[Stored entries]
= = = = = = =

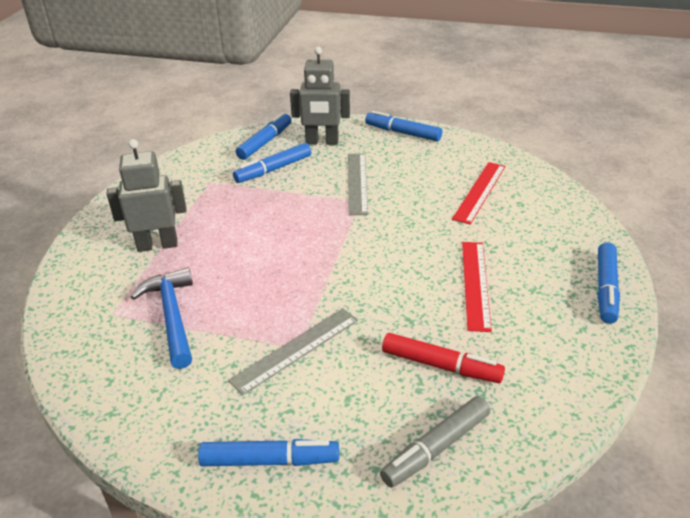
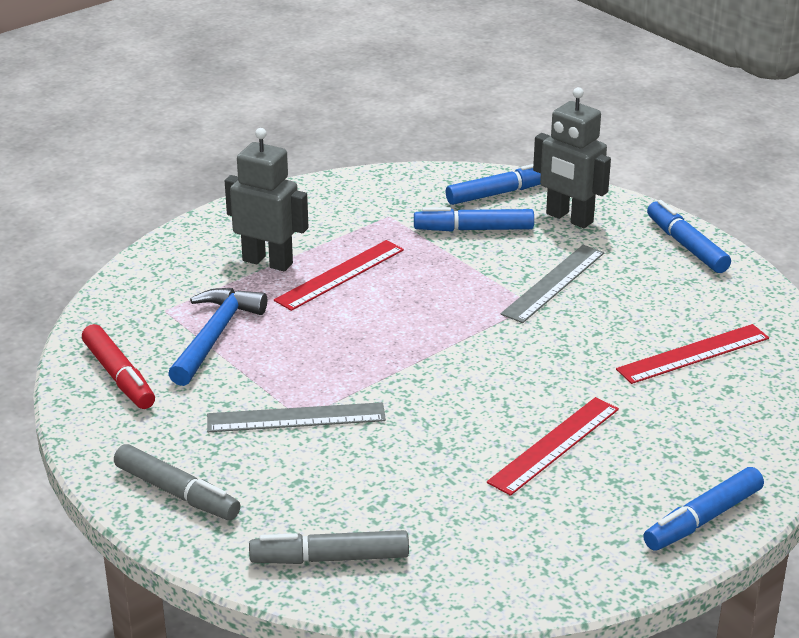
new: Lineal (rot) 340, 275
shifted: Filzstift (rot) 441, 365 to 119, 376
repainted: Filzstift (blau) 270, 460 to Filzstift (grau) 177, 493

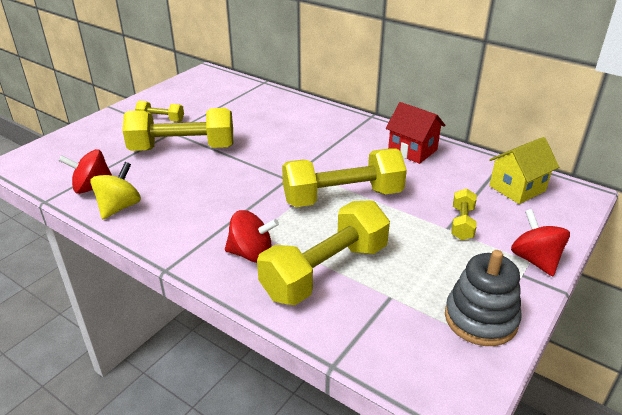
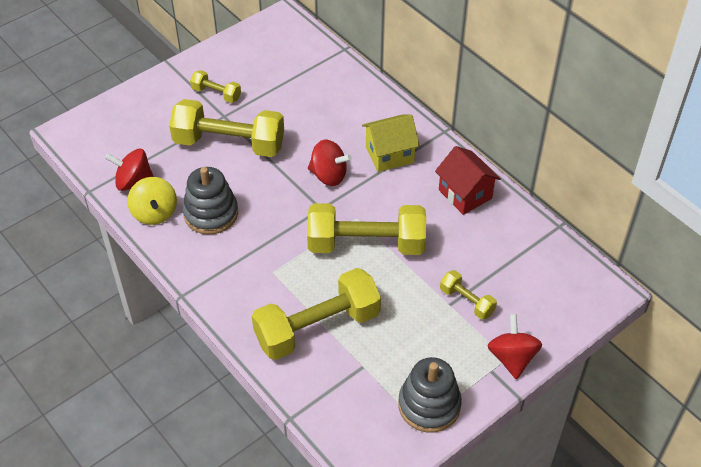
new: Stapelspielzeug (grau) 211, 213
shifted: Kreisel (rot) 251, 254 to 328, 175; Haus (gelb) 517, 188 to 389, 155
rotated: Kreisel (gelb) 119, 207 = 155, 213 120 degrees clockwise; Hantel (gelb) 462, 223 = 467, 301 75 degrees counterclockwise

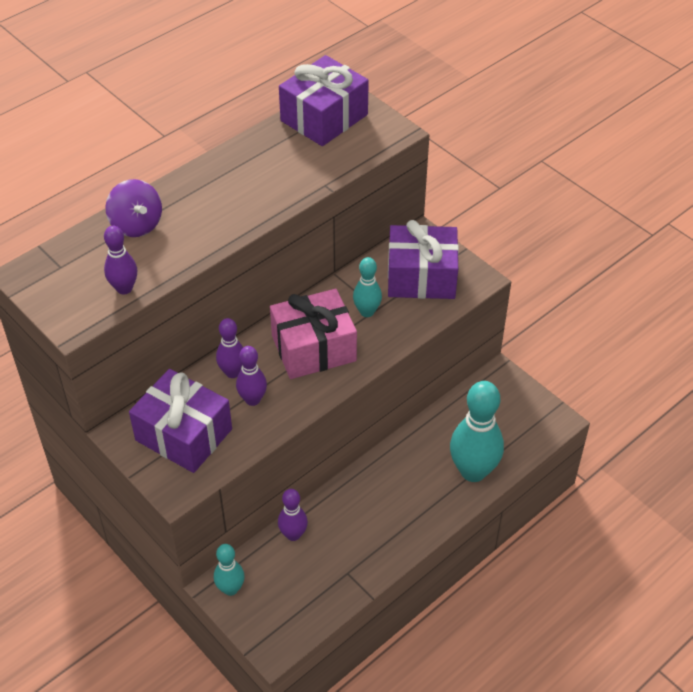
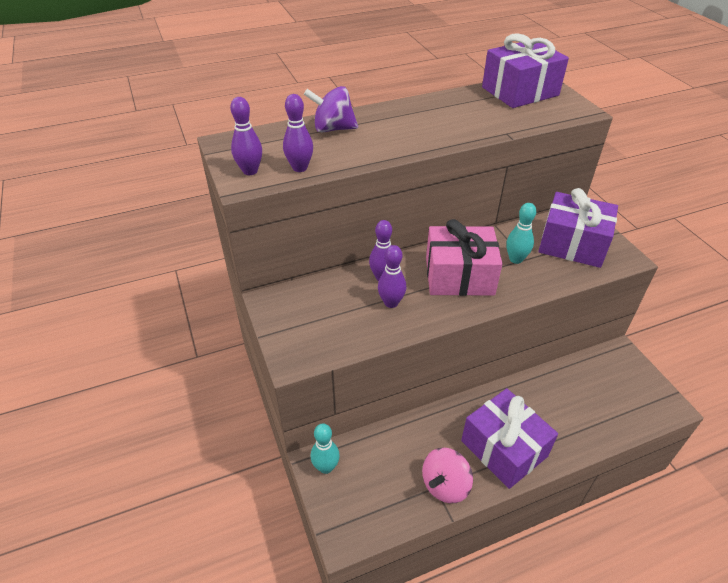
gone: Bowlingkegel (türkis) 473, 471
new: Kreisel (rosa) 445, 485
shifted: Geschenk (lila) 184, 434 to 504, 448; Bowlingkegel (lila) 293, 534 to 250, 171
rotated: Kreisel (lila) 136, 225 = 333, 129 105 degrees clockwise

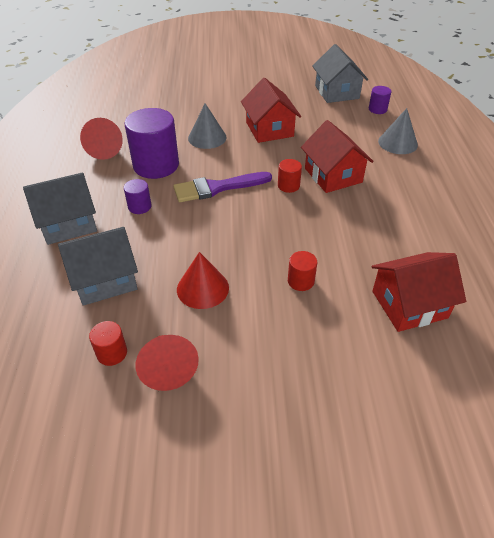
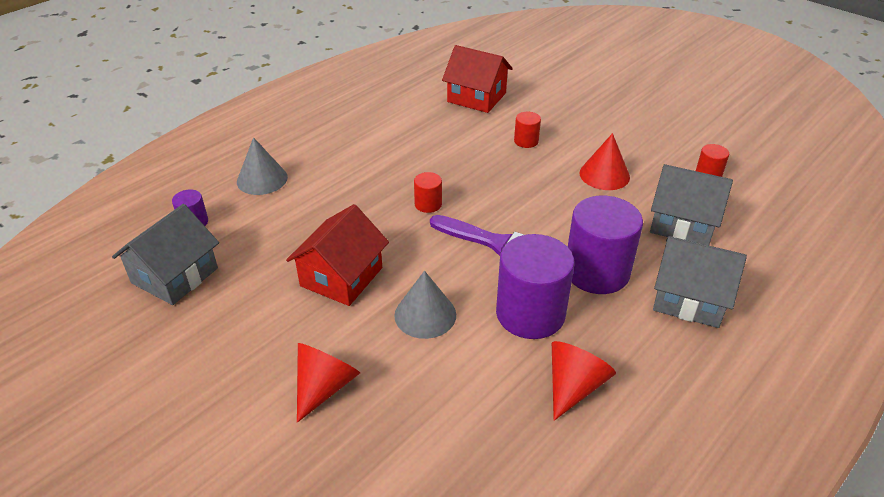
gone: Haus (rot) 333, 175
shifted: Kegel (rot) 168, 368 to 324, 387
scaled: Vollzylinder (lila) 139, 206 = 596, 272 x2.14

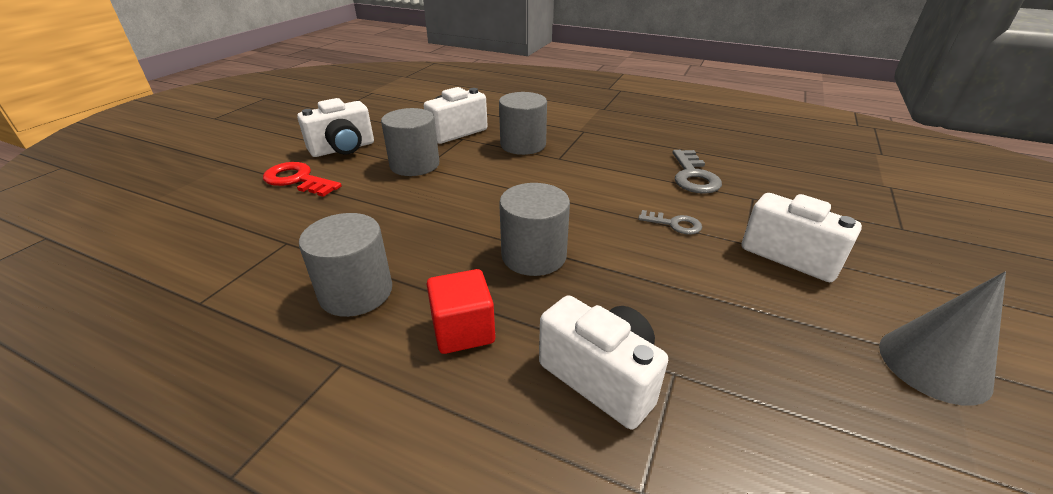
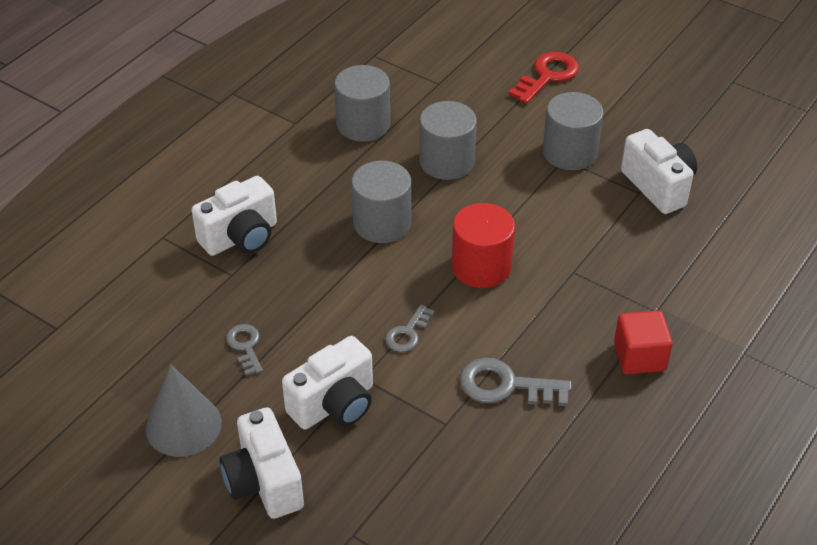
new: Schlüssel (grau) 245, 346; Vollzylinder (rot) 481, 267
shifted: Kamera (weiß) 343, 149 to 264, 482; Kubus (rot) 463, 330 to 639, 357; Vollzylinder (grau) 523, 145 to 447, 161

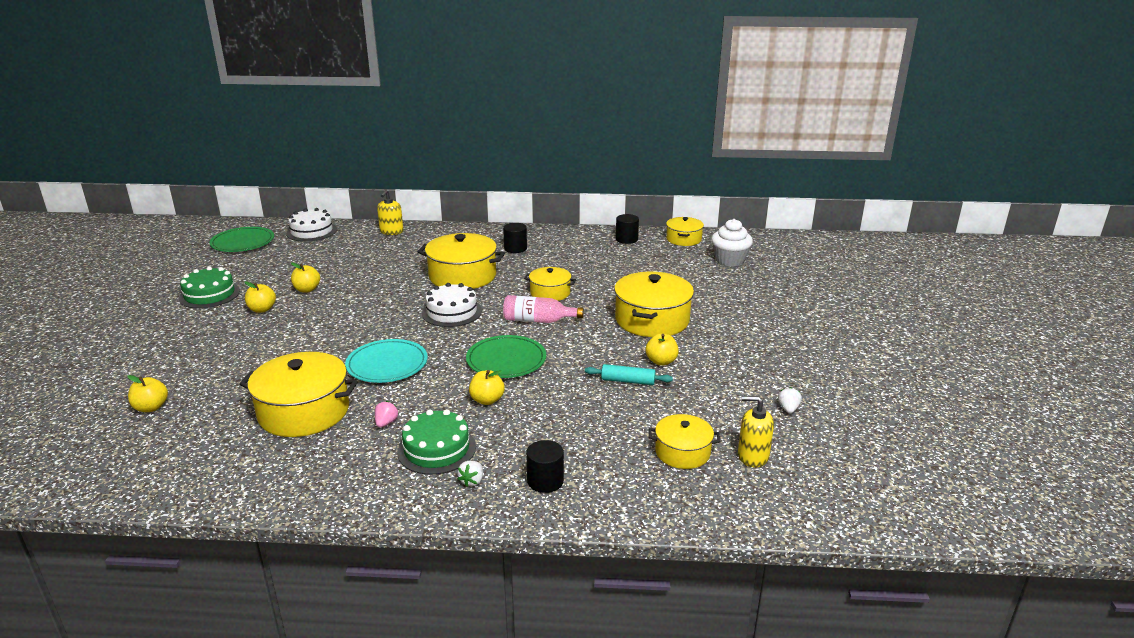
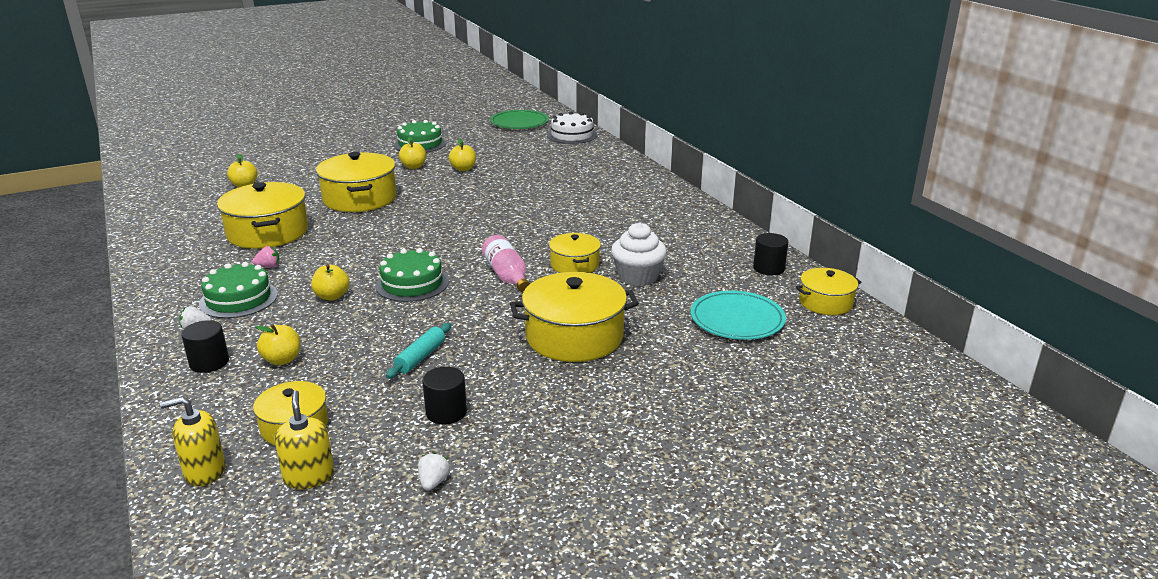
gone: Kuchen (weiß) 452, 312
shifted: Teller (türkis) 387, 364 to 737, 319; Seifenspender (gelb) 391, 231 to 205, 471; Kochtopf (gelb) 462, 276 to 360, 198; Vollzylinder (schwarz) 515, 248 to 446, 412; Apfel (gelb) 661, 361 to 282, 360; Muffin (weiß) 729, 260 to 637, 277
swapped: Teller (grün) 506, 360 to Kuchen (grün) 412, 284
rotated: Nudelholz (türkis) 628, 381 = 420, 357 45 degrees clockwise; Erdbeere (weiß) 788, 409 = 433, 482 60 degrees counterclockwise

= = = = = = =

= About this task =
Filter the entries above and copy only the lines that hold "grau".

= Solution to this task =
repainted: Filzstift (blau) 270, 460 to Filzstift (grau) 177, 493
new: Stapelspielzeug (grau) 211, 213
new: Schlüssel (grau) 245, 346; Vollzylinder (rot) 481, 267
shifted: Kamera (weiß) 343, 149 to 264, 482; Kubus (rot) 463, 330 to 639, 357; Vollzylinder (grau) 523, 145 to 447, 161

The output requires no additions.